• YOUR INSTRUCTIONS:
Without the pictures, copy the entries below word for word.
============
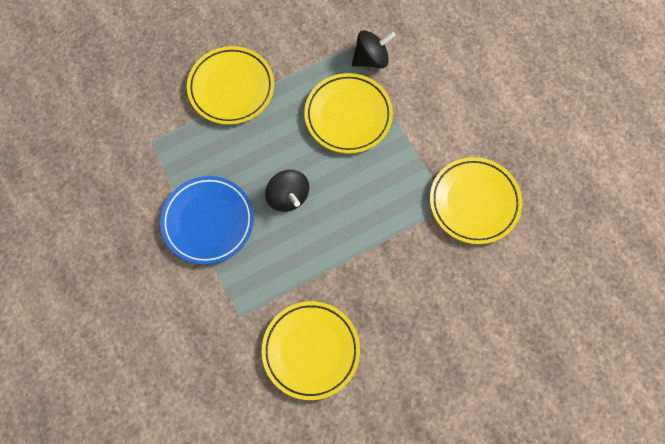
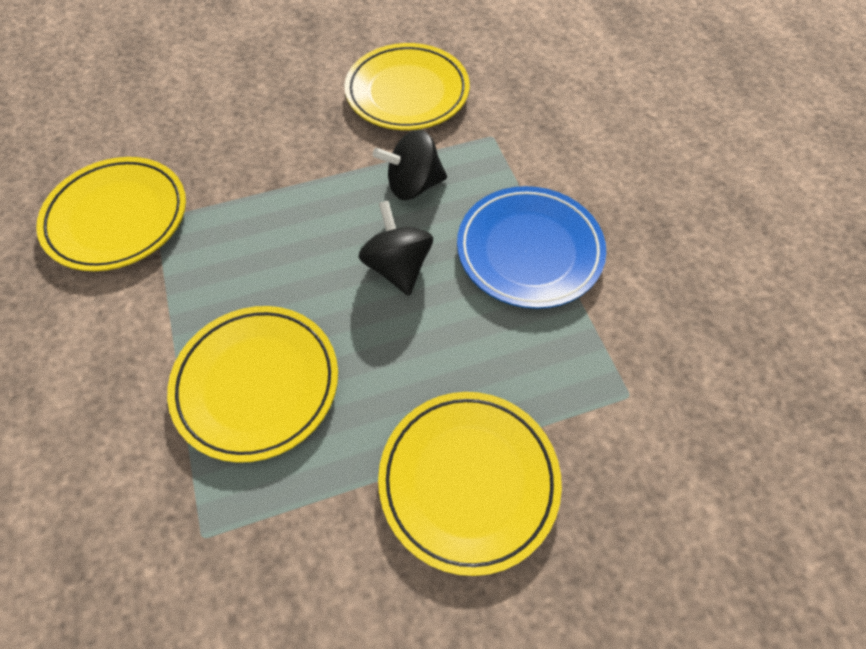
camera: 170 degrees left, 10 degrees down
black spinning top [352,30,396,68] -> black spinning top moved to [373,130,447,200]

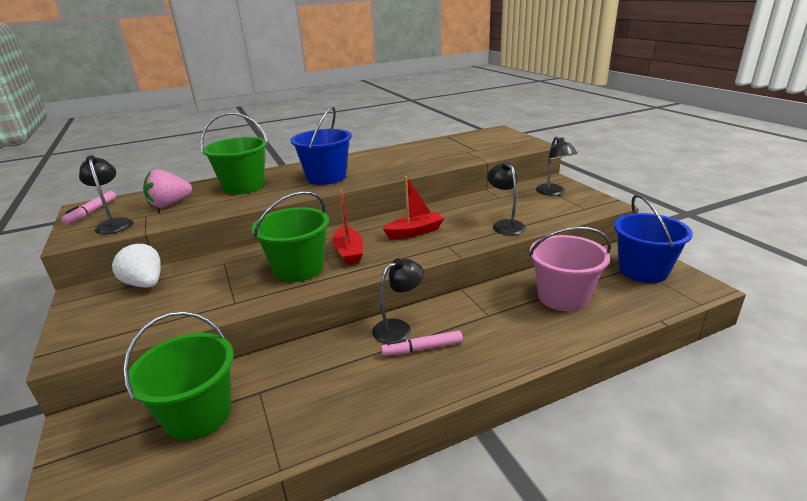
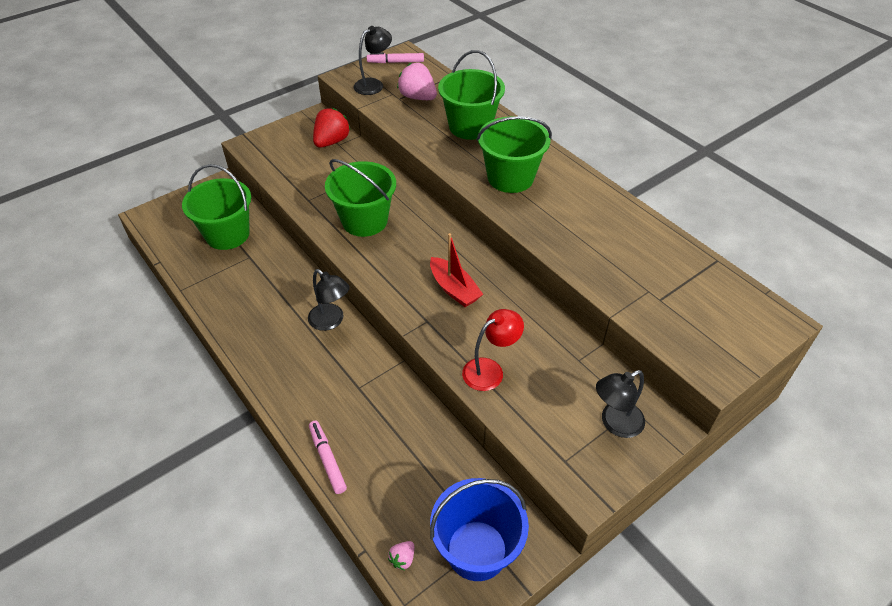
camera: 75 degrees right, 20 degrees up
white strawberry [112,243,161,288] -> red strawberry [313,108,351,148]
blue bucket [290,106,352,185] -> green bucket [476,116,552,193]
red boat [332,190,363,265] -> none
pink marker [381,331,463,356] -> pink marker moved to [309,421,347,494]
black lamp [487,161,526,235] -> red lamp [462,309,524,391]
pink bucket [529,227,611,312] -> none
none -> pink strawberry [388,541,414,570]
============
• COMPLETED EXERCISE:
camera: 170 degrees left, 10 degrees down
black spinning top [352,30,396,68] -> black spinning top moved to [373,130,447,200]

camera: 75 degrees right, 20 degrees up
white strawberry [112,243,161,288] -> red strawberry [313,108,351,148]
blue bucket [290,106,352,185] -> green bucket [476,116,552,193]
red boat [332,190,363,265] -> none
pink marker [381,331,463,356] -> pink marker moved to [309,421,347,494]
black lamp [487,161,526,235] -> red lamp [462,309,524,391]
pink bucket [529,227,611,312] -> none
none -> pink strawberry [388,541,414,570]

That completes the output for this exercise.